PROBLEM:
Please select every line in the listing below that contains the string "kern", matching its case exactly.

Dataset items:
******

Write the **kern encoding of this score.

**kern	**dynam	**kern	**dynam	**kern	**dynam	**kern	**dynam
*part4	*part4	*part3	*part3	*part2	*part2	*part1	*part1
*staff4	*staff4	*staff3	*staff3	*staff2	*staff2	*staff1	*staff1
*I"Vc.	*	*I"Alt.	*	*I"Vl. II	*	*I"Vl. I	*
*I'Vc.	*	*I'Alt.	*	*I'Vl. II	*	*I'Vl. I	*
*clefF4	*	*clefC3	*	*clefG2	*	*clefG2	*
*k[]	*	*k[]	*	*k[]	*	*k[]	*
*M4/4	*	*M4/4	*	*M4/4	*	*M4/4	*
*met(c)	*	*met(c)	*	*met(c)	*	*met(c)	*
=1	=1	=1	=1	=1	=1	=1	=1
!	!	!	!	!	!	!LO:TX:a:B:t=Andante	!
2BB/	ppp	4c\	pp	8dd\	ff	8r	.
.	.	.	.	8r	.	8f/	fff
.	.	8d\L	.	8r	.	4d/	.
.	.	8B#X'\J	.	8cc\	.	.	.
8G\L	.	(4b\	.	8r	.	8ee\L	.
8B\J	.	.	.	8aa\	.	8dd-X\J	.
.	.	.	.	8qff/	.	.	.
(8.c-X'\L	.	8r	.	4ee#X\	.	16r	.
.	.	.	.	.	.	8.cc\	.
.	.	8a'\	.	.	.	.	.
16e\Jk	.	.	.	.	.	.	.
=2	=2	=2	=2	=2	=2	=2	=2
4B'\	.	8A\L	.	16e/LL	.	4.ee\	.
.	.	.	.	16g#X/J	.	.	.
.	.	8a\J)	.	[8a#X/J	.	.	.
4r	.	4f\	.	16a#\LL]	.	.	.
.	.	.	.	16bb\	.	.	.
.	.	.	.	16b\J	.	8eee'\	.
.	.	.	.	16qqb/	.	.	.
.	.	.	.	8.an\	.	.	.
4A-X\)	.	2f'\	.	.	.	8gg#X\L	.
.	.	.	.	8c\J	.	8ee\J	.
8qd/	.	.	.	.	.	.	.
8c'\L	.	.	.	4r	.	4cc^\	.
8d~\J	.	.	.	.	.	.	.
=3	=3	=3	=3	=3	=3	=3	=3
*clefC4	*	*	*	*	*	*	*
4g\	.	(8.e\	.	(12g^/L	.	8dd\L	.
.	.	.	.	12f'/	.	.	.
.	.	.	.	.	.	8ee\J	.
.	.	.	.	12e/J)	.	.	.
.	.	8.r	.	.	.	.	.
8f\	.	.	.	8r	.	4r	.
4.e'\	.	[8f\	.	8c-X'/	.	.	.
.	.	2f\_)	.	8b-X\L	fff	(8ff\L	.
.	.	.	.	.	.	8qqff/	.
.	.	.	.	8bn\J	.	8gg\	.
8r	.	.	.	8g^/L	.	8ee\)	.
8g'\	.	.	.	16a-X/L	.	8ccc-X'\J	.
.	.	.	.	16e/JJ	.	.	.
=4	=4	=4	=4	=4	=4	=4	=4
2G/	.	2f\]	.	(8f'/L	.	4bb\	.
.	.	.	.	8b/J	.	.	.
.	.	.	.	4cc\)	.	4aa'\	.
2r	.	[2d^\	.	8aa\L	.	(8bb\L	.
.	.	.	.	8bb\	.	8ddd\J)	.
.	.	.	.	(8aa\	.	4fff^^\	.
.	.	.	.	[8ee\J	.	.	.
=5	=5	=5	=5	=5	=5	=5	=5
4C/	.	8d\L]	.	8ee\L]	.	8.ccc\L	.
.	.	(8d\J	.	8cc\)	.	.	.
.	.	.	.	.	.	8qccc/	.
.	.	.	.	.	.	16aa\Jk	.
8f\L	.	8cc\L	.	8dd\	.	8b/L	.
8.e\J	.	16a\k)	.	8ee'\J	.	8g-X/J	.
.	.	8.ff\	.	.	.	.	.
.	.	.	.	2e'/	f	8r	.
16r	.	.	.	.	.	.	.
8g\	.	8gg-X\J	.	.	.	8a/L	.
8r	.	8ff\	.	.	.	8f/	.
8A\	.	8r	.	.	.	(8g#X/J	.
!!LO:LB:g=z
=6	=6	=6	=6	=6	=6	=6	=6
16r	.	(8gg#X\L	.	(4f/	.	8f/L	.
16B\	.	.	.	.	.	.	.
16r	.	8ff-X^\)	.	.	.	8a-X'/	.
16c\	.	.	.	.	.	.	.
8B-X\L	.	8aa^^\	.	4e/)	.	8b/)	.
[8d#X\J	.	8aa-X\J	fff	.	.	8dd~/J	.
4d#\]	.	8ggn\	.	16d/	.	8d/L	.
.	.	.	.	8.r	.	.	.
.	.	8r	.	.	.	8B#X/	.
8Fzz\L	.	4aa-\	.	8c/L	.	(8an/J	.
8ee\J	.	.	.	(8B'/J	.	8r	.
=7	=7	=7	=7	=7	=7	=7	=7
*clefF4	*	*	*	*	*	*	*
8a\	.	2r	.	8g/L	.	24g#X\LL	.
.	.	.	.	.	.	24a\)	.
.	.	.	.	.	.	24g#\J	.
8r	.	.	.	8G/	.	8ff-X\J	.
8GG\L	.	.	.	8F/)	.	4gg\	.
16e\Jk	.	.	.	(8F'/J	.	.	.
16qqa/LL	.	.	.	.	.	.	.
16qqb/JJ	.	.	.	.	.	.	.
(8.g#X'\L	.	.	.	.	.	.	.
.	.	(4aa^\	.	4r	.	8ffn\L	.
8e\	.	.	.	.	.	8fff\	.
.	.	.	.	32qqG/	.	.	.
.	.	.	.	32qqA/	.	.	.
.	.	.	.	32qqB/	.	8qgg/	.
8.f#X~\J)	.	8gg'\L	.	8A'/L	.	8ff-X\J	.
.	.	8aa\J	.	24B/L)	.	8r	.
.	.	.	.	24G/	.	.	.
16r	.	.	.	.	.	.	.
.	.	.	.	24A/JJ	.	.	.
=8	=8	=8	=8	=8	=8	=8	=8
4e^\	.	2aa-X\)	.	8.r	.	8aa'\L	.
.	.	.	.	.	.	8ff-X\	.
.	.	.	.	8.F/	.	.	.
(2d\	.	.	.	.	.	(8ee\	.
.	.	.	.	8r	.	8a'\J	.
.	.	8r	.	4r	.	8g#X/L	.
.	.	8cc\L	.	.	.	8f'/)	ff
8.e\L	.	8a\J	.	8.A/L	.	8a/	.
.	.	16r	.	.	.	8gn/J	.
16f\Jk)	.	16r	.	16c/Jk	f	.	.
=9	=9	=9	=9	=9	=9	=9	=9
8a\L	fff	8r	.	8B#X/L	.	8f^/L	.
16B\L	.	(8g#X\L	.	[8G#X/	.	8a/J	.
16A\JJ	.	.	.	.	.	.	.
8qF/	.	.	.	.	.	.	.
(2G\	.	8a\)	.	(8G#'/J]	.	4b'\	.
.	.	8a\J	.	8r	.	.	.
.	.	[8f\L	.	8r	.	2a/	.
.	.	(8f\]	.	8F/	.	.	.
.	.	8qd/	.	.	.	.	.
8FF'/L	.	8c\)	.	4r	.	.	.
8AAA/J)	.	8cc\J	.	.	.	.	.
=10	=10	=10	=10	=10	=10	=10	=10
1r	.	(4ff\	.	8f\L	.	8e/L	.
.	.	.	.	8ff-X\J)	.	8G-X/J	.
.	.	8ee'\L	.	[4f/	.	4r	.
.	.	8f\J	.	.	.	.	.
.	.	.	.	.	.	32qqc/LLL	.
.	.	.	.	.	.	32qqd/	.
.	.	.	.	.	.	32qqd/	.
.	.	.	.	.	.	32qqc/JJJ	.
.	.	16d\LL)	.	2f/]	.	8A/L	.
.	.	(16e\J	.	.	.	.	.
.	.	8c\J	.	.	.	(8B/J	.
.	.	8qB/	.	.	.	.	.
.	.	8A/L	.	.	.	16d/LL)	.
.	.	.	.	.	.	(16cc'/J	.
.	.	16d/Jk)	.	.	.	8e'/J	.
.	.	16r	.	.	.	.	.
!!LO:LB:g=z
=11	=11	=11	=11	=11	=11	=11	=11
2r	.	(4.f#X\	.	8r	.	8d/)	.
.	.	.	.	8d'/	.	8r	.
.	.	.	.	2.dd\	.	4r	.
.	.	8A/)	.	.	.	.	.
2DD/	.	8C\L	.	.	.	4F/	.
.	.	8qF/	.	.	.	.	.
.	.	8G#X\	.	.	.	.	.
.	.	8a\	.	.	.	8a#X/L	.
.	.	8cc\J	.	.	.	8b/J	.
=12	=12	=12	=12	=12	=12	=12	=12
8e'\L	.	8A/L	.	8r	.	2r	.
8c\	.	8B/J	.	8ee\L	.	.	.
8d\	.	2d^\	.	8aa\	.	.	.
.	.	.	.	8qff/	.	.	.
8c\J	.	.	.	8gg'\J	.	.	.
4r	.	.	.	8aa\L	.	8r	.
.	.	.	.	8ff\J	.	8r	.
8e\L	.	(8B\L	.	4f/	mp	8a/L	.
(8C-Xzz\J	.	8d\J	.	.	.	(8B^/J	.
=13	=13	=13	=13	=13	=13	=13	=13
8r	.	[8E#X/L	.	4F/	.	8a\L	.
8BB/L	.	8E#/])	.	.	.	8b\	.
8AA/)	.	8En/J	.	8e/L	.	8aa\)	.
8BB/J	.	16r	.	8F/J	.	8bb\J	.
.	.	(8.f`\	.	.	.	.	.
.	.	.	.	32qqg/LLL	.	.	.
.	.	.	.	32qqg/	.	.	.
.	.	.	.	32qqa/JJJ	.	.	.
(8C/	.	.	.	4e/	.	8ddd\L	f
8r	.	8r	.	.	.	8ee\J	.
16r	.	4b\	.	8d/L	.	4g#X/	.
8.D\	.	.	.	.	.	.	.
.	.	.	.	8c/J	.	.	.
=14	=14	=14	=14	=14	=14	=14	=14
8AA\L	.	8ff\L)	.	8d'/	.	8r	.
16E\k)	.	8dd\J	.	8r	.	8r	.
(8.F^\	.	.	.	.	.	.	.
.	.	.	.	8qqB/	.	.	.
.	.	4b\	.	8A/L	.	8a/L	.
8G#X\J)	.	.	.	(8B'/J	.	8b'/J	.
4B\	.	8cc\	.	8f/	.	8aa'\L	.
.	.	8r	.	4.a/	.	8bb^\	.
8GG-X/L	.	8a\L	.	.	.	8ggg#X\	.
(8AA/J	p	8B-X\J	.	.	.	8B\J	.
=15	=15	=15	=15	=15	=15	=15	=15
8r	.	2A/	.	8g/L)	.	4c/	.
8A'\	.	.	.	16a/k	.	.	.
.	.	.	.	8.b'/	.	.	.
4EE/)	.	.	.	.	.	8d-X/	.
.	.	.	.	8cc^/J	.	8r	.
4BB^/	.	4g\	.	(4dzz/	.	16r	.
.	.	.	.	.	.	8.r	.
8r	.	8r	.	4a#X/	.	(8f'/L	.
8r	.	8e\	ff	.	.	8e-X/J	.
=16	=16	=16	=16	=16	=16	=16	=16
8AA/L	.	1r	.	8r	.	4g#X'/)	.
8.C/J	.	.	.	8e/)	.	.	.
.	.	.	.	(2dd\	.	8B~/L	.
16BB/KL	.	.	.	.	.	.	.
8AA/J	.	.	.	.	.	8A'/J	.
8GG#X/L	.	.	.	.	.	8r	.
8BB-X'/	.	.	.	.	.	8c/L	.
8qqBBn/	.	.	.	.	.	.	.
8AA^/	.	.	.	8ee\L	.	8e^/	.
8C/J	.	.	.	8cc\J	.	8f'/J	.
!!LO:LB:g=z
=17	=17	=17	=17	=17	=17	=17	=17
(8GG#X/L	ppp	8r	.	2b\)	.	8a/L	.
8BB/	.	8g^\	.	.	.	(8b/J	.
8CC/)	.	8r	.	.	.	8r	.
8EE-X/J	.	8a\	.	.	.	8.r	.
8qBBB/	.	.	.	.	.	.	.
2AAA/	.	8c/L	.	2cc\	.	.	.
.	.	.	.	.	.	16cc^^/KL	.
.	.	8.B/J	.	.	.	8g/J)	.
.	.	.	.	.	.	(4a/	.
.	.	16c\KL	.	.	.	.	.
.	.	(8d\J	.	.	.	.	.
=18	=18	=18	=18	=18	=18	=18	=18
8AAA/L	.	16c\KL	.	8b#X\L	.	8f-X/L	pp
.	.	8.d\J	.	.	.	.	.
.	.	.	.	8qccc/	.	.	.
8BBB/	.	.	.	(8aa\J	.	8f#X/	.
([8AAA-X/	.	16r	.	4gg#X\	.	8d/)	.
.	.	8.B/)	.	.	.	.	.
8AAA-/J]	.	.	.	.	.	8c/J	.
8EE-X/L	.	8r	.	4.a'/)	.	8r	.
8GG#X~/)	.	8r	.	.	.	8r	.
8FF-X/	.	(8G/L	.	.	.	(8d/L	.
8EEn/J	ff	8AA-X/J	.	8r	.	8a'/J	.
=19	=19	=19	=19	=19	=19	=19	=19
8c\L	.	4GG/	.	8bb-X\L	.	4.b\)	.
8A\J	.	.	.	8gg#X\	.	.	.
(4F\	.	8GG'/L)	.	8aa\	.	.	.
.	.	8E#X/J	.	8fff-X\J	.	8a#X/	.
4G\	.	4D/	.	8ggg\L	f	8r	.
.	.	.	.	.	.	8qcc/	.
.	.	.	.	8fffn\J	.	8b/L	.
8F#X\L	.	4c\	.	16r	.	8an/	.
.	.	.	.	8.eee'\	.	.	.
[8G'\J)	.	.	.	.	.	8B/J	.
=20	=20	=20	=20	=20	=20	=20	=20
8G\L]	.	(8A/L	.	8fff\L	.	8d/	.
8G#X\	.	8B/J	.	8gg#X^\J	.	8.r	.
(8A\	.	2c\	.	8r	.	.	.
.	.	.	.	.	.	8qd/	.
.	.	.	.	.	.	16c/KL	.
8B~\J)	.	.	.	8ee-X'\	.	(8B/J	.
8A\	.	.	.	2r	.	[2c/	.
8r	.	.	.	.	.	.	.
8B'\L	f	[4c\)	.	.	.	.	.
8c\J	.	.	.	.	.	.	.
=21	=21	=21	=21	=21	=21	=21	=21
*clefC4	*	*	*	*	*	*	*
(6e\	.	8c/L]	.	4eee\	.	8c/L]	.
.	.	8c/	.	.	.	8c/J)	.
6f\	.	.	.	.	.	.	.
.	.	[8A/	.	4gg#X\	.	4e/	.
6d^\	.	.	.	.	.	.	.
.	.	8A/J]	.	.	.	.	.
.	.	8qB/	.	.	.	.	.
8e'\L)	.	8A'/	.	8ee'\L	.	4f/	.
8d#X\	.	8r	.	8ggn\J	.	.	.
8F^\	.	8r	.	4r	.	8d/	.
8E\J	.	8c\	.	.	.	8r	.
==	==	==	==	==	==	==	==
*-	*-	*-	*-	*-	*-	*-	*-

******

COMPLETE RESPONSE:
Write the **kern encoding of this score.
**kern	**dynam	**kern	**dynam	**kern	**dynam	**kern	**dynam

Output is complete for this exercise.